Assignment:
From the listing below, retype exactly the line holding "blue house: 1 -> 3", the line holding "purple scissors: 1 -> 0", and the lines between them; skip everything else.

Given data:
________

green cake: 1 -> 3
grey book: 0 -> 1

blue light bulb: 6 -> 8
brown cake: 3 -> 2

________

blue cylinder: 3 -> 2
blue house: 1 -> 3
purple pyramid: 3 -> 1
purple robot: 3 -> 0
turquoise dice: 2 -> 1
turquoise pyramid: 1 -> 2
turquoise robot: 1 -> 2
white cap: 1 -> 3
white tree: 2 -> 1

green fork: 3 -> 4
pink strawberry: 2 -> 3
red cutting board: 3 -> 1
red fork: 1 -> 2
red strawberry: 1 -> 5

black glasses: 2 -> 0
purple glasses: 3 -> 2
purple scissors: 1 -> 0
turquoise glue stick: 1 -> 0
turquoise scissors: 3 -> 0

________

Written response:
blue house: 1 -> 3
purple pyramid: 3 -> 1
purple robot: 3 -> 0
turquoise dice: 2 -> 1
turquoise pyramid: 1 -> 2
turquoise robot: 1 -> 2
white cap: 1 -> 3
white tree: 2 -> 1

green fork: 3 -> 4
pink strawberry: 2 -> 3
red cutting board: 3 -> 1
red fork: 1 -> 2
red strawberry: 1 -> 5

black glasses: 2 -> 0
purple glasses: 3 -> 2
purple scissors: 1 -> 0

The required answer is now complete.